§ Problem requirements: Exclude pictures; retype the lines below from the line containing "removed: pear in red (289,207)" through the end of the records, both ends kept.

§ Given entries:
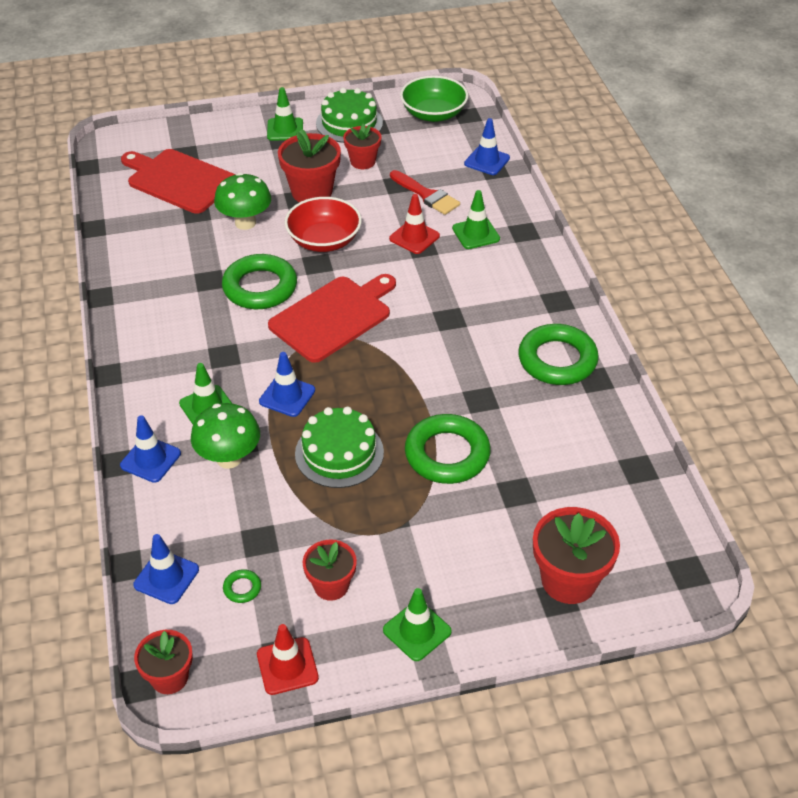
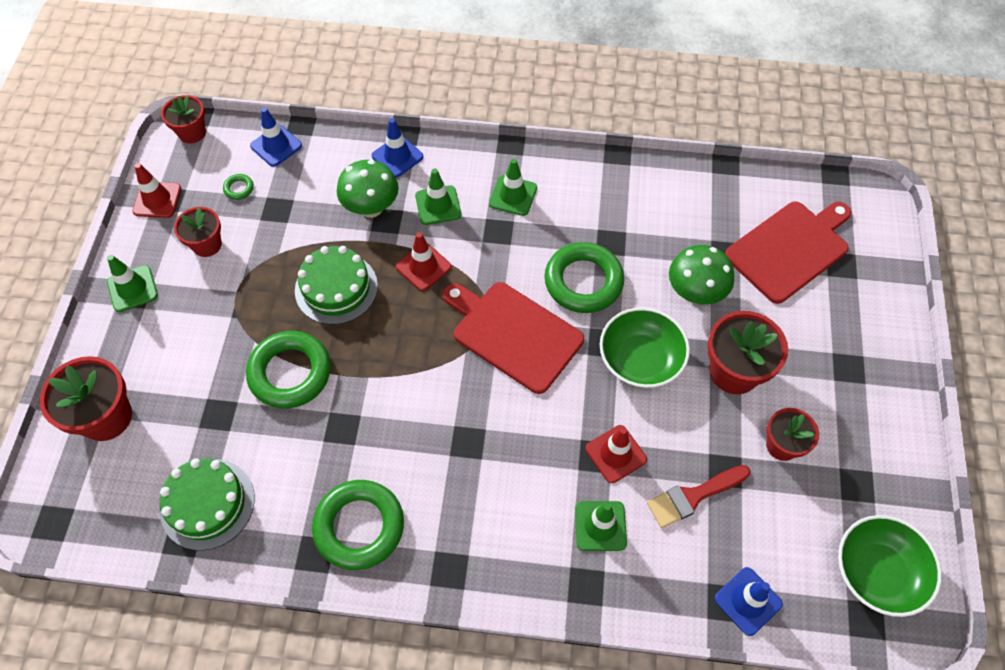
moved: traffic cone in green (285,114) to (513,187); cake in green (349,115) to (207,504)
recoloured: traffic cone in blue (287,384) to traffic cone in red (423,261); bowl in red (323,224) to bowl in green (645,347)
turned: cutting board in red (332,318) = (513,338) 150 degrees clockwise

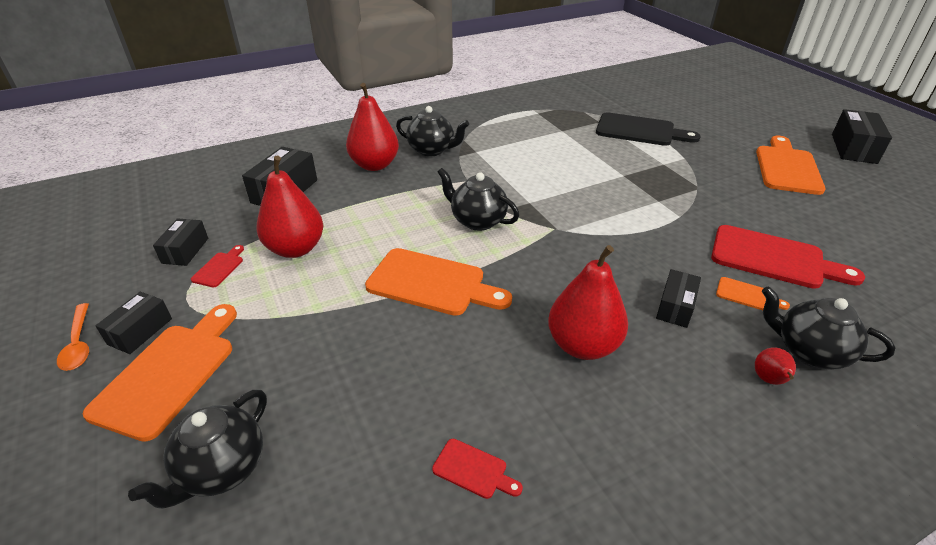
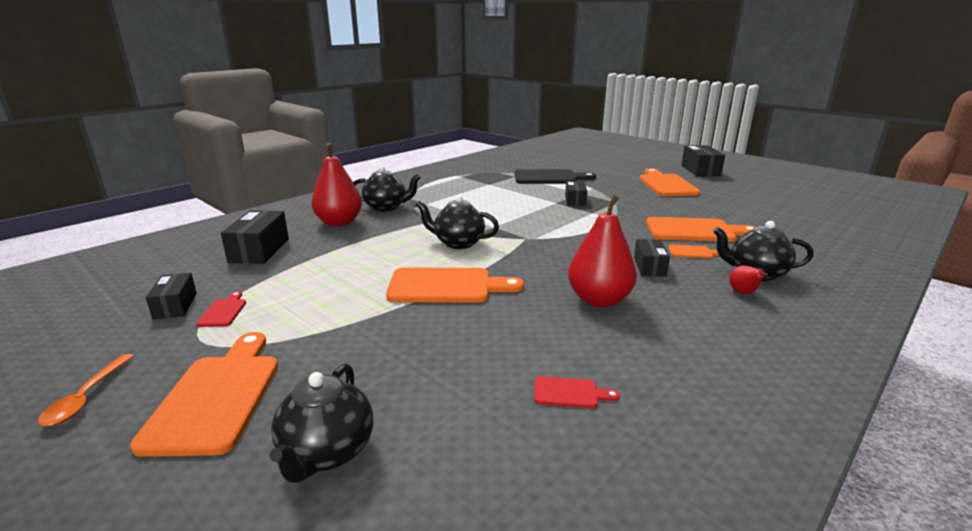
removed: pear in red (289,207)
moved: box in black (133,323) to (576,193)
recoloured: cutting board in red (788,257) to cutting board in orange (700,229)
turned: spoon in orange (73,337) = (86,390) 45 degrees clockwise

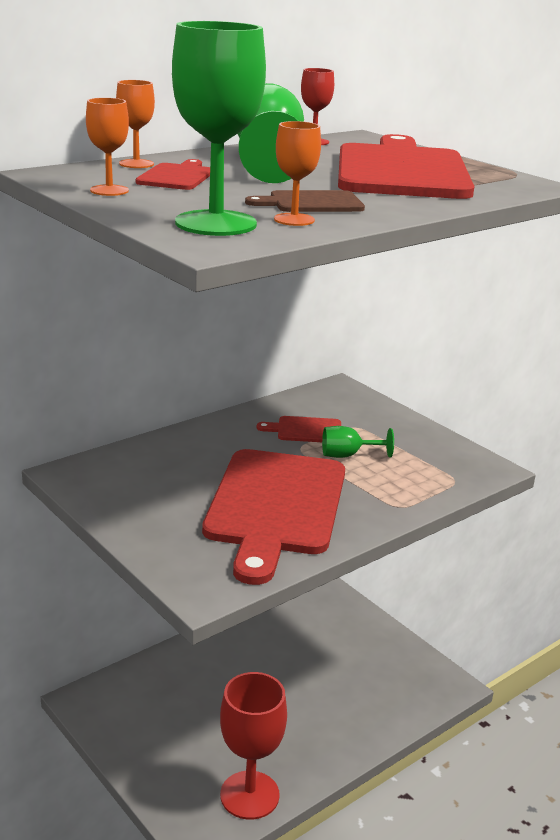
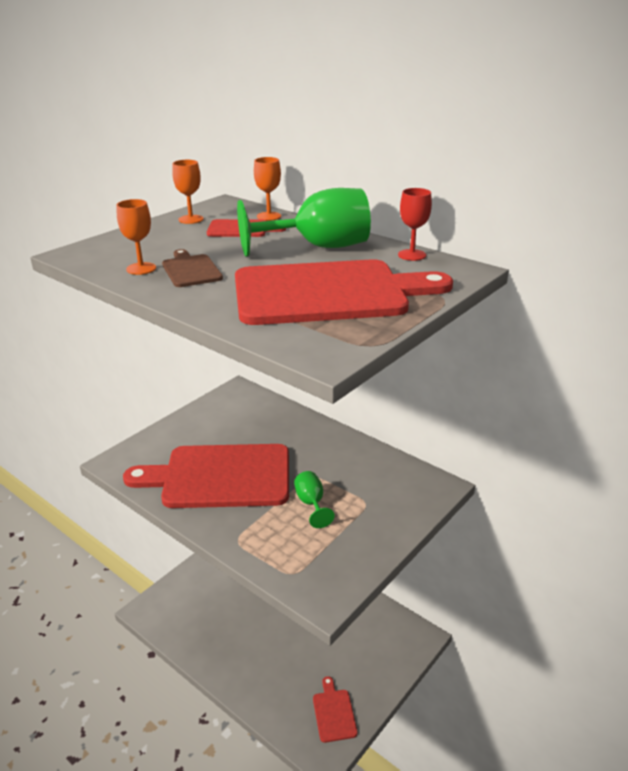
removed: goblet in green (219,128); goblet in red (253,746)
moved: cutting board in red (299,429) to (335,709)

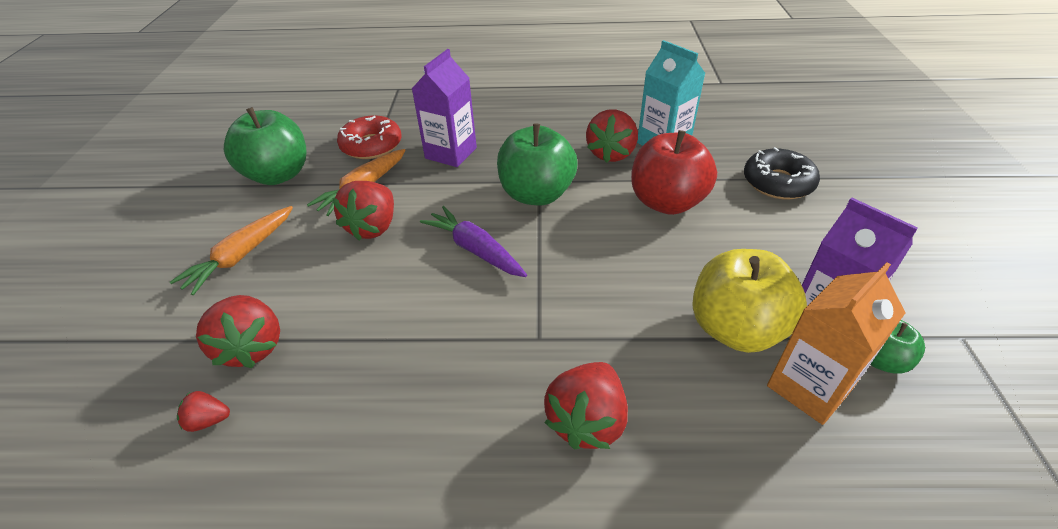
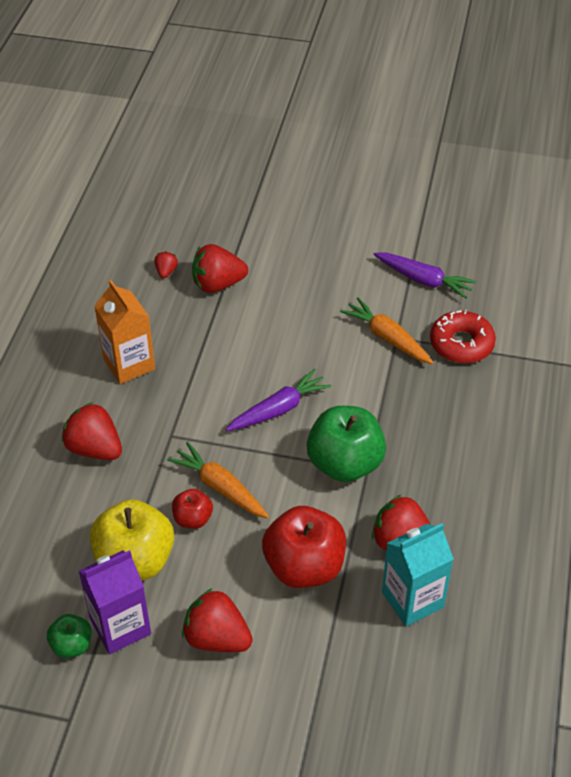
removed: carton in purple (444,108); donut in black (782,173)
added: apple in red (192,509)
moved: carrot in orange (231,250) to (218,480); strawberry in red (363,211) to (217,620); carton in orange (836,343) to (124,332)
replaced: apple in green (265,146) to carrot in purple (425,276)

§ Your solution:
removed: pear in red (289,207)
moved: box in black (133,323) to (576,193)
recoloured: cutting board in red (788,257) to cutting board in orange (700,229)
turned: spoon in orange (73,337) = (86,390) 45 degrees clockwise

removed: goblet in green (219,128); goblet in red (253,746)
moved: cutting board in red (299,429) to (335,709)

removed: carton in purple (444,108); donut in black (782,173)
added: apple in red (192,509)
moved: carrot in orange (231,250) to (218,480); strawberry in red (363,211) to (217,620); carton in orange (836,343) to (124,332)
replaced: apple in green (265,146) to carrot in purple (425,276)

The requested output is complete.